» Directions: So that the copy stays text only, transcribe the data below exactly and exclude the images.

» Supplied data:
● ● ● ● ● ● ●
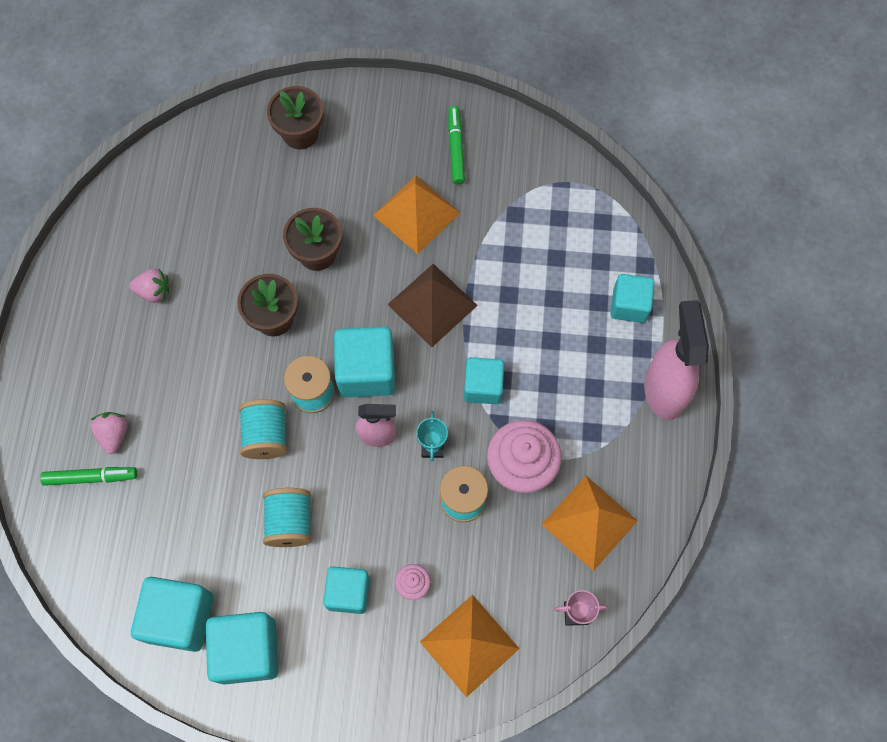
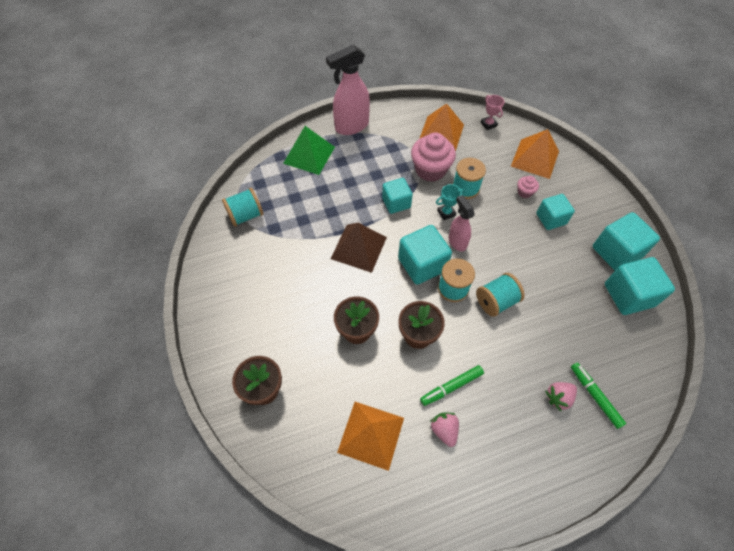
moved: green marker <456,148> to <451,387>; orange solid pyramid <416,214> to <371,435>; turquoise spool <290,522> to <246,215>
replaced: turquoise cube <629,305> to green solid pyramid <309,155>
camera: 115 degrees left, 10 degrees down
● ● ● ● ● ● ●
» Response below:
moved: green marker <456,148> to <451,387>; orange solid pyramid <416,214> to <371,435>; turquoise spool <290,522> to <246,215>
replaced: turquoise cube <629,305> to green solid pyramid <309,155>
camera: 115 degrees left, 10 degrees down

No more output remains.